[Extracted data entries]
■ ■ ■

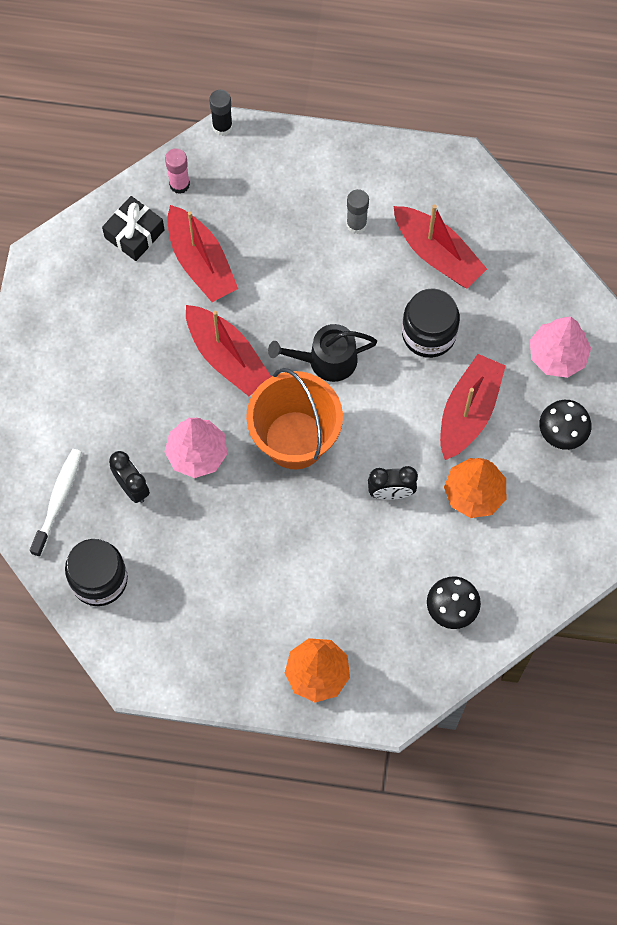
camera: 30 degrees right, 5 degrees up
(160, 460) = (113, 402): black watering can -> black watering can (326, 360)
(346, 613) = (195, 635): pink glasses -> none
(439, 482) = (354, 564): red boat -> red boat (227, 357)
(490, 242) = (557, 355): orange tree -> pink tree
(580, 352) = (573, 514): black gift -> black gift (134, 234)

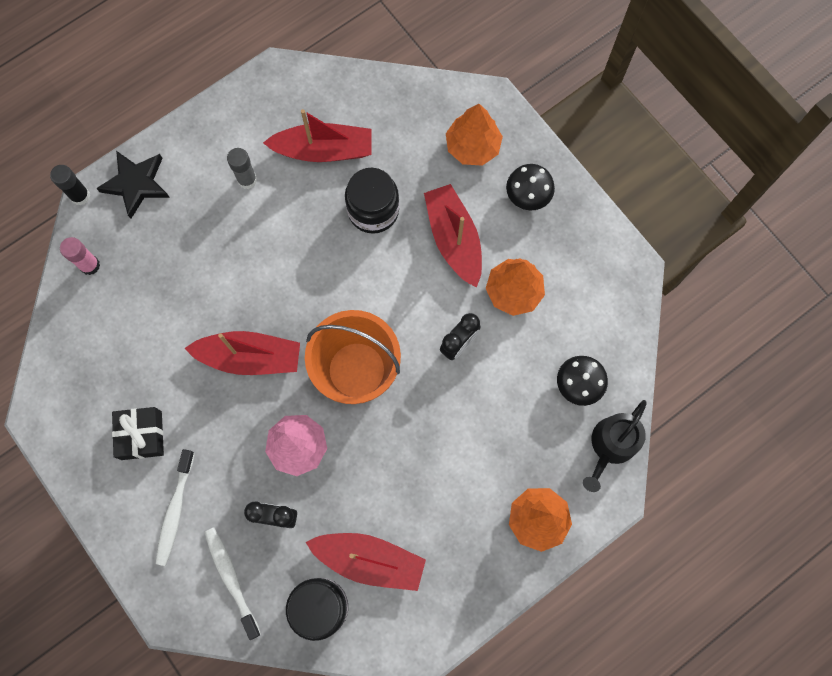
camera: 45 degrees left, 5 degrees up
(66, 415) = (175, 511): none -> white toothbrush
(134, 234) = (92, 331): black gift -> black gift (141, 435)
(201, 262) = (162, 307): red boat -> red boat (369, 560)
(271, 154) = (136, 184): none -> black star
(326, 360) = (322, 294): black watering can -> black watering can (611, 446)
(557, 355) = (473, 147): pink tree -> orange tree

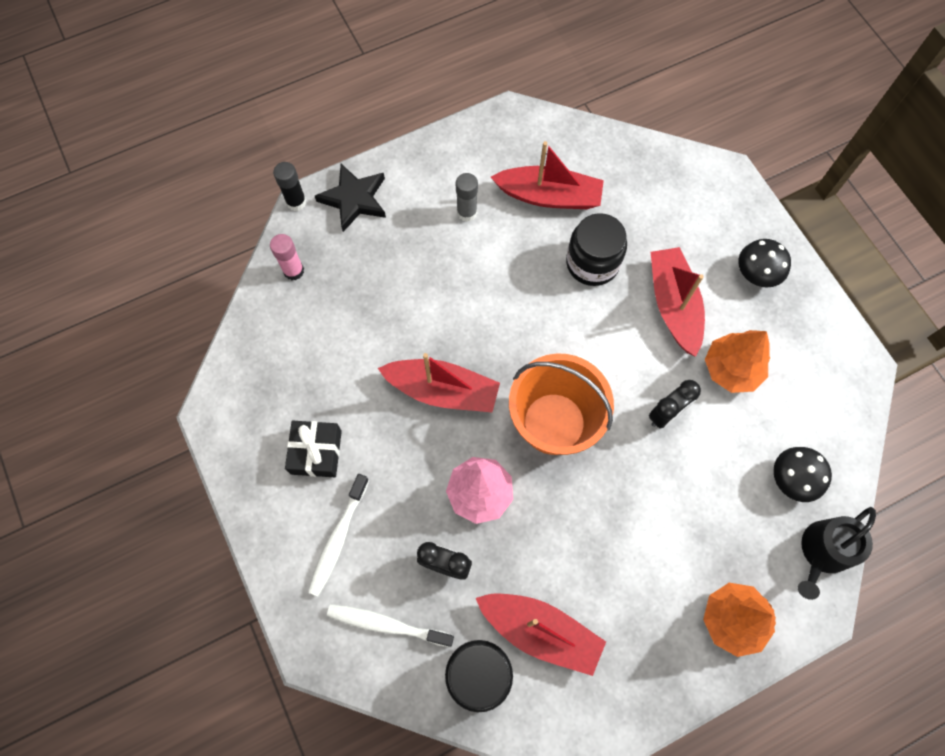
camera: 10 degrees right, 5 degrees down
(231, 579) = (386, 624): white toothbrush -> white toothbrush turned 60 degrees counterclockwise
(473, 147) = (704, 216): orange tree -> none

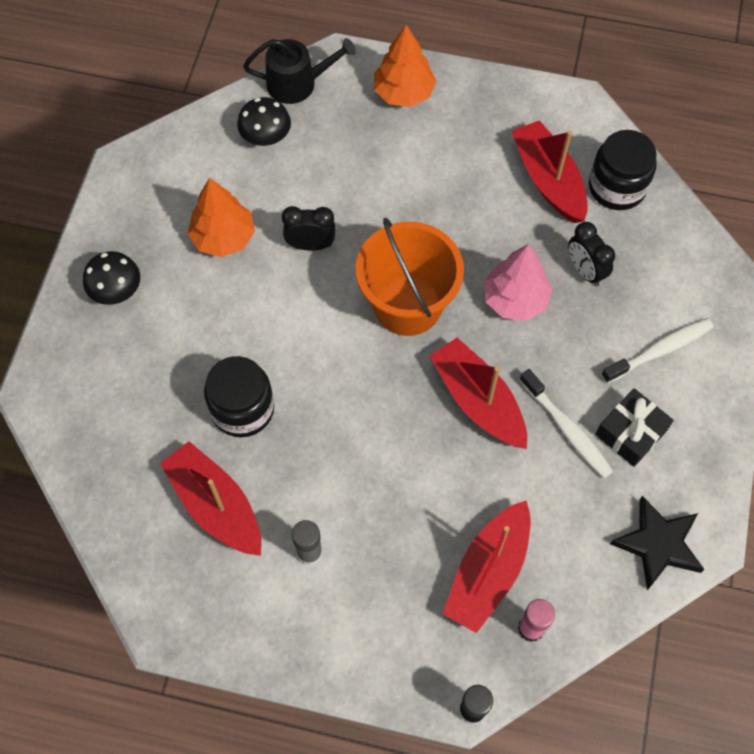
camera: 140 degrees left, 5 degrees down
(354, 199) = (408, 662): black star -> black star (658, 544)
(386, 624) = (663, 264): white toothbrush -> white toothbrush (567, 429)
(673, 305) = (213, 319): red boat -> red boat (488, 572)

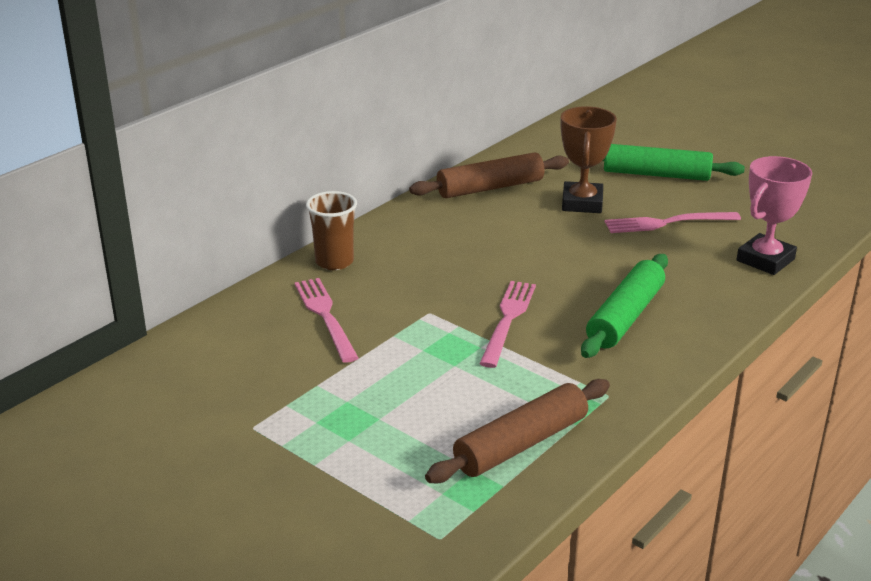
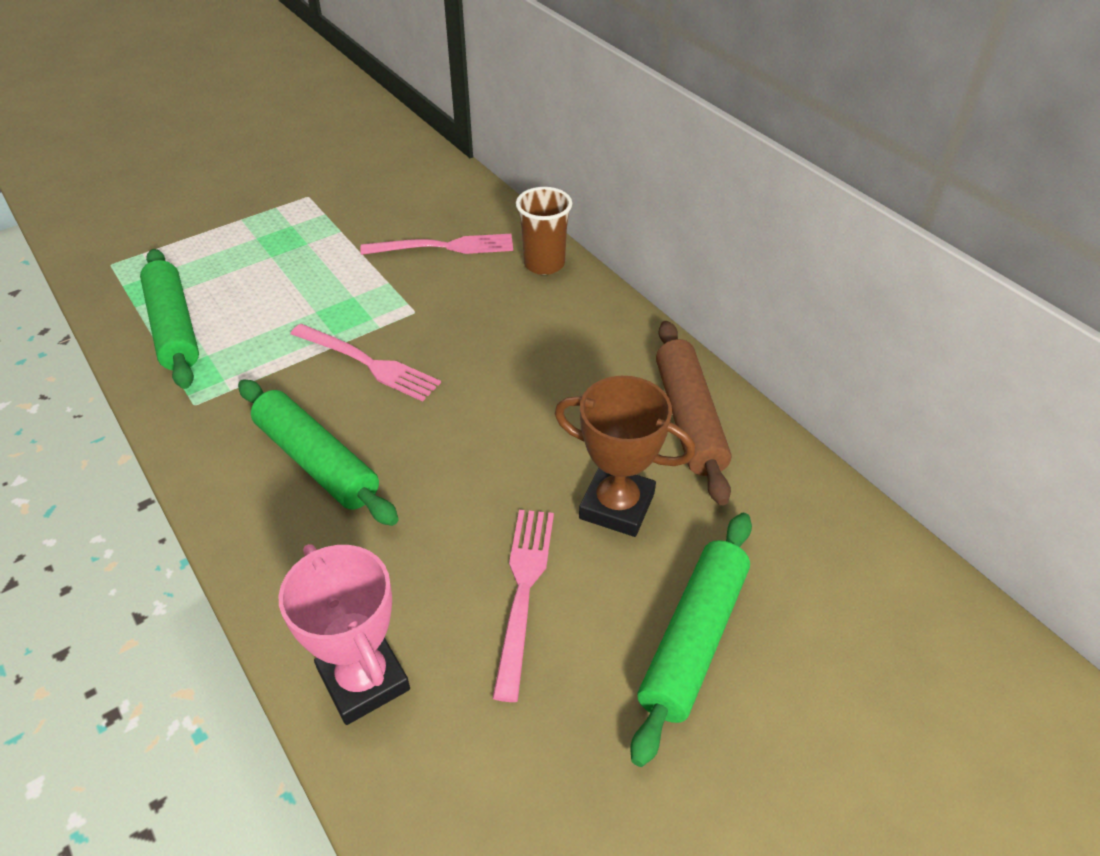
camera: 105 degrees right, 15 degrees up
(521, 444) = (174, 327): brown rolling pin -> green rolling pin

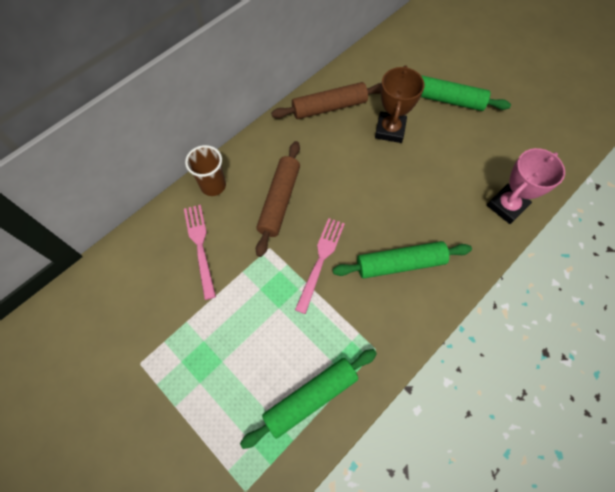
camera: 100 degrees left, 20 degrees up
(317, 461) = (400, 263): green rolling pin -> green rolling pin turned 45 degrees clockwise
(494, 330) = (279, 201): none -> brown rolling pin
(523, 589) = (444, 158): pink fork -> none

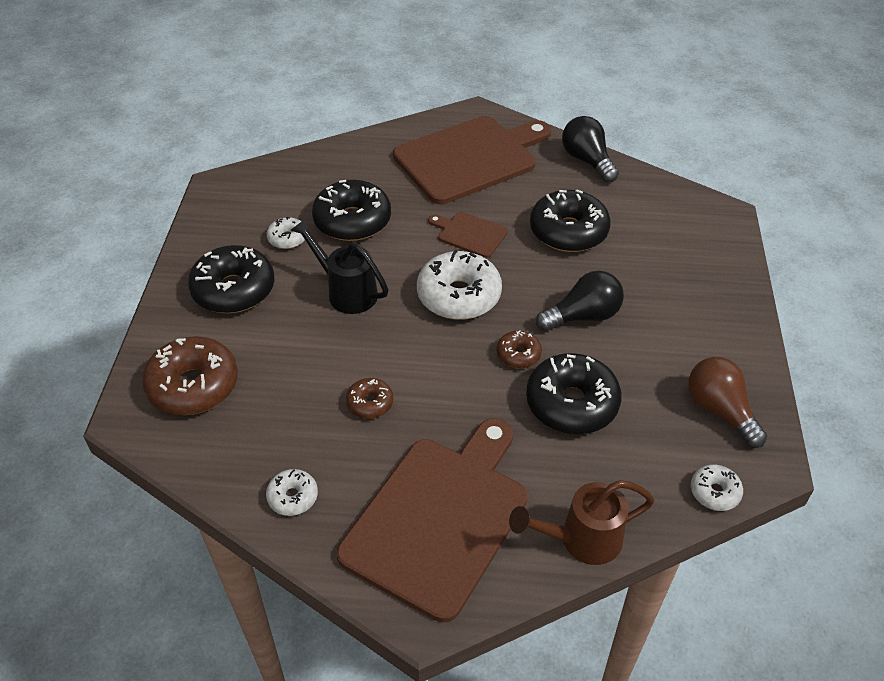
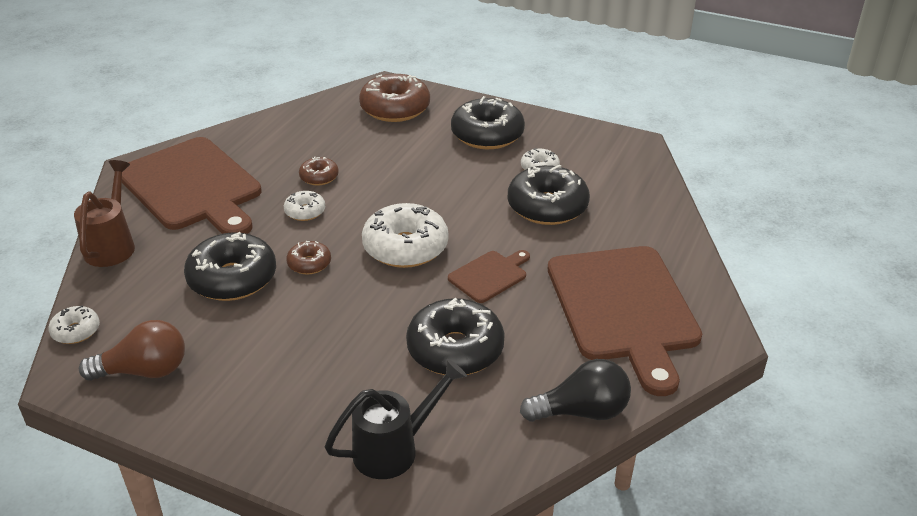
camera: 110 degrees right, 10 degrees down
(293, 497) = (265, 133): white donut -> white donut (305, 211)
(346, 291) = (451, 187): black watering can -> black watering can (394, 449)
(583, 316) = (325, 319): black light bulb -> none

■ ■ ■

Quote every entry exactly, with the pictures omitted.

# Answer section:
camera: 30 degrees right, 5 degrees up
(160, 460) = (113, 402): black watering can -> black watering can (326, 360)
(346, 613) = (195, 635): pink glasses -> none
(439, 482) = (354, 564): red boat -> red boat (227, 357)
(490, 242) = (557, 355): orange tree -> pink tree
(580, 352) = (573, 514): black gift -> black gift (134, 234)

camera: 45 degrees left, 5 degrees up
(66, 415) = (175, 511): none -> white toothbrush
(134, 234) = (92, 331): black gift -> black gift (141, 435)
(201, 262) = (162, 307): red boat -> red boat (369, 560)
(271, 154) = (136, 184): none -> black star
(326, 360) = (322, 294): black watering can -> black watering can (611, 446)
(557, 355) = (473, 147): pink tree -> orange tree

camera: 10 degrees right, 5 degrees down
(231, 579) = (386, 624): white toothbrush -> white toothbrush turned 60 degrees counterclockwise
(473, 147) = (704, 216): orange tree -> none

camera: 140 degrees left, 5 degrees down
(354, 199) = (408, 662): black star -> black star (658, 544)
(386, 624) = (663, 264): white toothbrush -> white toothbrush (567, 429)
(673, 305) = (213, 319): red boat -> red boat (488, 572)

camera: 105 degrees right, 15 degrees up
(521, 444) = (174, 327): brown rolling pin -> green rolling pin

camera: 100 degrees left, 20 degrees up
(317, 461) = (400, 263): green rolling pin -> green rolling pin turned 45 degrees clockwise
(494, 330) = (279, 201): none -> brown rolling pin
(523, 589) = (444, 158): pink fork -> none

camera: 110 degrees right, 10 degrees down
(293, 497) = (265, 133): white donut -> white donut (305, 211)
(346, 291) = (451, 187): black watering can -> black watering can (394, 449)
(583, 316) = (325, 319): black light bulb -> none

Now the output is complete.